→ Exercise directions
Would you retype the listing below word for word, without any of its pictures?

→ Information shown
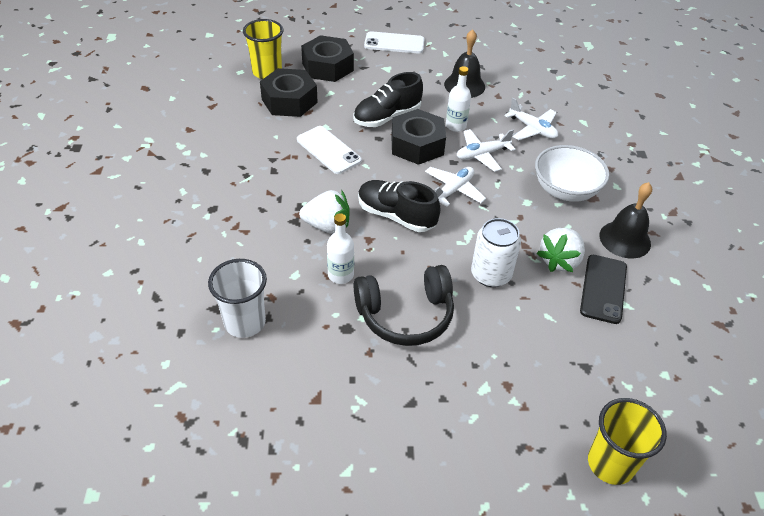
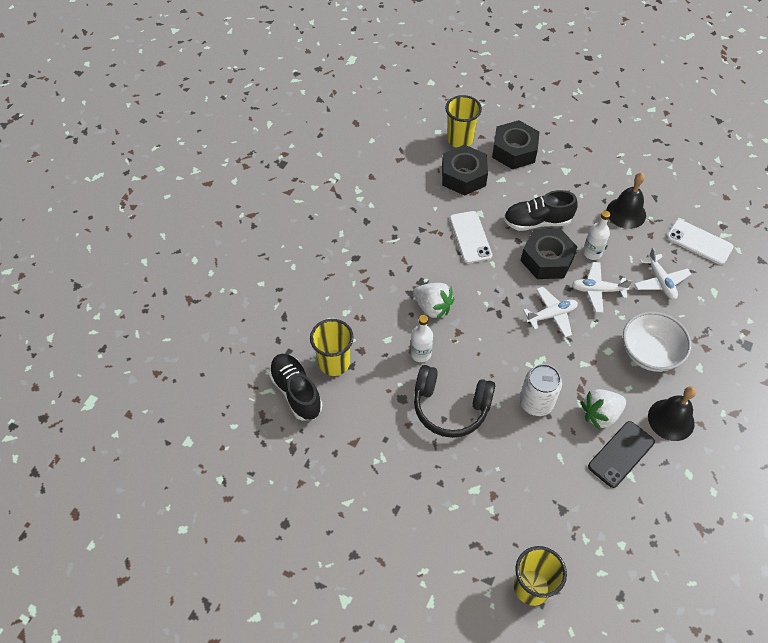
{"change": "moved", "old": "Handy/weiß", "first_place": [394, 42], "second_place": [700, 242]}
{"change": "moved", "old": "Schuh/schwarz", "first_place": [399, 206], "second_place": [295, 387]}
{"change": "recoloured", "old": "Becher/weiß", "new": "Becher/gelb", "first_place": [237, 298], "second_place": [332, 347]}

→ Reply to the exercise
{"change": "moved", "old": "Handy/weiß", "first_place": [394, 42], "second_place": [700, 242]}
{"change": "moved", "old": "Schuh/schwarz", "first_place": [399, 206], "second_place": [295, 387]}
{"change": "recoloured", "old": "Becher/weiß", "new": "Becher/gelb", "first_place": [237, 298], "second_place": [332, 347]}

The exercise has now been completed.